_PROBLEM TO SOLVE_:
In the copy, keep every line below as it is and leave out the pictures.

(Data extracted from a collection)
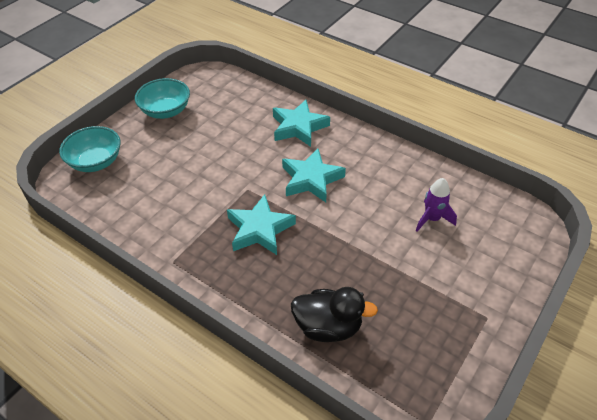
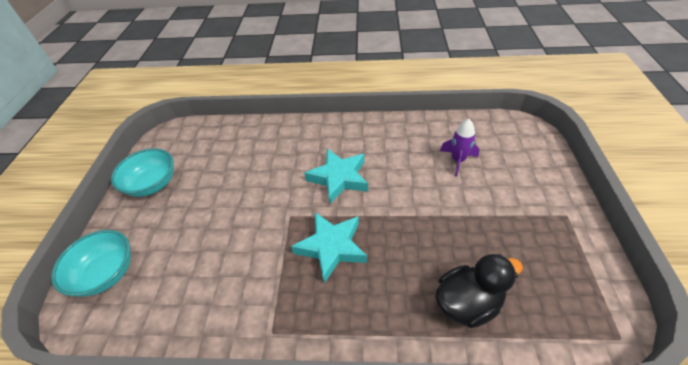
camera: 30 degrees left, 0 degrees up
(298, 127) = (292, 140): turquoise star -> none

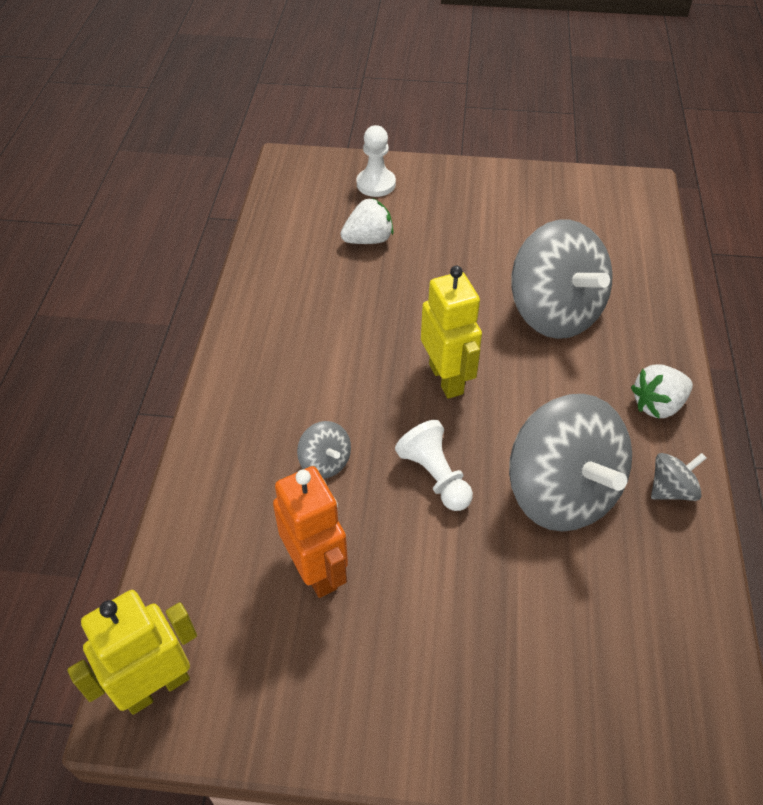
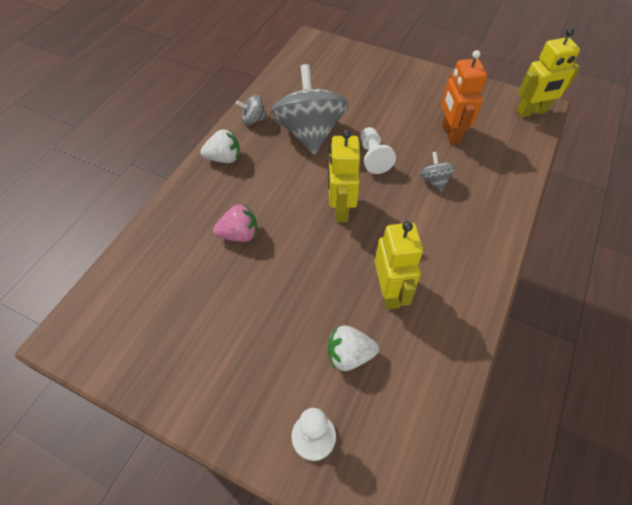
camera: 160 degrees left, 5 degrees up
(346, 301) = (389, 292): none -> yellow robot
(554, 312) = (239, 234): grey spinning top -> pink strawberry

_REPLY TO THE EXERCISE_:
camera: 30 degrees left, 0 degrees up
(298, 127) = (292, 140): turquoise star -> none

camera: 160 degrees left, 5 degrees up
(346, 301) = (389, 292): none -> yellow robot
(554, 312) = (239, 234): grey spinning top -> pink strawberry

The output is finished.